## What to produce
Identify each line in the material below that contains the word "than" and copy those lines. Case counts.

## Exercise material
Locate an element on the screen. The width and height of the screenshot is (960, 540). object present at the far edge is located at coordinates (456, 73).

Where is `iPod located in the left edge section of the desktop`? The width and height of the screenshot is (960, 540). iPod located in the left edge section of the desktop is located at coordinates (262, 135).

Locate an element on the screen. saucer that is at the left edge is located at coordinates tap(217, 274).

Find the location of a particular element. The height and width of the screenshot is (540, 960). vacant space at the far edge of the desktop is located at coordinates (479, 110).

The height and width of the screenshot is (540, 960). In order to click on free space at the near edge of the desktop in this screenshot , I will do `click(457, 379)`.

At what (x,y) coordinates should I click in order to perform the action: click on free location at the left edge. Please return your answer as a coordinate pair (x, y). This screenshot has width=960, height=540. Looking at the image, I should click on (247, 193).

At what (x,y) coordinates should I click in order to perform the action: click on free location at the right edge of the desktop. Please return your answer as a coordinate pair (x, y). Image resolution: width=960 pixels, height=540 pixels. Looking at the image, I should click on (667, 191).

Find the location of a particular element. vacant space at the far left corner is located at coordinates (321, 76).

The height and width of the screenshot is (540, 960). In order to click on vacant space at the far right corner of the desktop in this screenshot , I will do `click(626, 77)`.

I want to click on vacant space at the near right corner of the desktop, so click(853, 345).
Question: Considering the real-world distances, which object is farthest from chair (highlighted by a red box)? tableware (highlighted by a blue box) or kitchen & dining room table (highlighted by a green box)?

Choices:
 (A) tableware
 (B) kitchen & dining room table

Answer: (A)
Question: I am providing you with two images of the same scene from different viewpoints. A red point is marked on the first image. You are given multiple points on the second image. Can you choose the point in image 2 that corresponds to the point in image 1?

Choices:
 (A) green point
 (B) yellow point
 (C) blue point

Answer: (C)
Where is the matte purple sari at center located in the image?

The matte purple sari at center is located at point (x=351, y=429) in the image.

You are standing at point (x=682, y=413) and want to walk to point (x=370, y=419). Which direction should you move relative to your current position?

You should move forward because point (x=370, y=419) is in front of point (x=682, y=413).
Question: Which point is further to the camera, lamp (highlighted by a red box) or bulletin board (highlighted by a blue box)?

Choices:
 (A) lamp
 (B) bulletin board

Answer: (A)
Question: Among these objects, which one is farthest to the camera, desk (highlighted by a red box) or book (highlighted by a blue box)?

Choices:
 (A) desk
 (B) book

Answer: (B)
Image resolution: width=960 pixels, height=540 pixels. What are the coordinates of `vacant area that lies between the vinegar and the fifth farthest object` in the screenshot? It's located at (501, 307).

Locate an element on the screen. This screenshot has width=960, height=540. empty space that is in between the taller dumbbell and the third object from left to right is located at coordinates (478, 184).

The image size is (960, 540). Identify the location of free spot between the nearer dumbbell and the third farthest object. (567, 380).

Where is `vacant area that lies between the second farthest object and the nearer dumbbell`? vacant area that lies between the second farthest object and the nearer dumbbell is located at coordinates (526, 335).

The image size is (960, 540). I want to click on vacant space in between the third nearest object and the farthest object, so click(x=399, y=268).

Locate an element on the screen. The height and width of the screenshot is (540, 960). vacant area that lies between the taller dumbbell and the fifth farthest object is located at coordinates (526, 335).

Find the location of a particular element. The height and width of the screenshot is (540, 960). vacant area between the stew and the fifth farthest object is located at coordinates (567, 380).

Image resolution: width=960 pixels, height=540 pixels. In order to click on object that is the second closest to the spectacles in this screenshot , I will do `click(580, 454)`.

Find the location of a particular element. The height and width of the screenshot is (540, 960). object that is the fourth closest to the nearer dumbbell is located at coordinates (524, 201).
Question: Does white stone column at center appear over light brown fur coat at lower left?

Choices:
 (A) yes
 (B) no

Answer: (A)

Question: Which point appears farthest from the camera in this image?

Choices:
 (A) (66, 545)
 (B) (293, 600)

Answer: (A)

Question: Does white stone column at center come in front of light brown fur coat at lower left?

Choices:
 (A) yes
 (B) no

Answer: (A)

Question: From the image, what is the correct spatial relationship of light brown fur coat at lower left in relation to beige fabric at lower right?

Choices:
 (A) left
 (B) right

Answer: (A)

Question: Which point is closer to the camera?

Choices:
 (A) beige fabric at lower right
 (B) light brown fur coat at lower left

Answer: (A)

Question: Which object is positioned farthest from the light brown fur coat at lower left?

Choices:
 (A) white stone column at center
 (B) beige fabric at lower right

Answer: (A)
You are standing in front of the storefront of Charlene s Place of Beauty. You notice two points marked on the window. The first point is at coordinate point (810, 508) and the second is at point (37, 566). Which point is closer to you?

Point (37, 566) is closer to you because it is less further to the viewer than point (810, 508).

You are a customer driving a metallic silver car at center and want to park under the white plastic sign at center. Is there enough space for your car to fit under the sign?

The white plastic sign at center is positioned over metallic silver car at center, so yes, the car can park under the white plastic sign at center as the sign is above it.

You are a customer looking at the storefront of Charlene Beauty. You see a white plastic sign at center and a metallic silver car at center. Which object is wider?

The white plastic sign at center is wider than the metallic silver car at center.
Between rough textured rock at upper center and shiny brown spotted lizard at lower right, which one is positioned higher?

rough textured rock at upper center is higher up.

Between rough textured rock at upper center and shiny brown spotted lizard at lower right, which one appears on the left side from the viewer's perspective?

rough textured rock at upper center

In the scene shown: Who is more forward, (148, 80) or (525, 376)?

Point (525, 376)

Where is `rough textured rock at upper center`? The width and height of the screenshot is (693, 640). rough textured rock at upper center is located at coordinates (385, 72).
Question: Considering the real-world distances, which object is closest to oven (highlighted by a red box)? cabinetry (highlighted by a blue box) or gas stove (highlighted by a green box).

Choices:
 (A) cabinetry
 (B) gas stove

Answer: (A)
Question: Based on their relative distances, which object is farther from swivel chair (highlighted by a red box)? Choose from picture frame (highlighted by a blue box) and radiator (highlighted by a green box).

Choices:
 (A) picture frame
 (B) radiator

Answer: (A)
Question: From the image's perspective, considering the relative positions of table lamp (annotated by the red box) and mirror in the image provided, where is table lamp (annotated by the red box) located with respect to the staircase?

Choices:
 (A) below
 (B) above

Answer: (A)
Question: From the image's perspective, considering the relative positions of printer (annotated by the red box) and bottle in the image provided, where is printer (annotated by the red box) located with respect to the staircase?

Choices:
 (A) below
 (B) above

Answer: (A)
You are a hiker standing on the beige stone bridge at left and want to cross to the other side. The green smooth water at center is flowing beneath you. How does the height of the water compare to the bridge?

## Solved exercise
Point (37, 566) is closer to you because it is less further to the viewer than point (810, 508).
The white plastic sign at center is wider than the metallic silver car at center.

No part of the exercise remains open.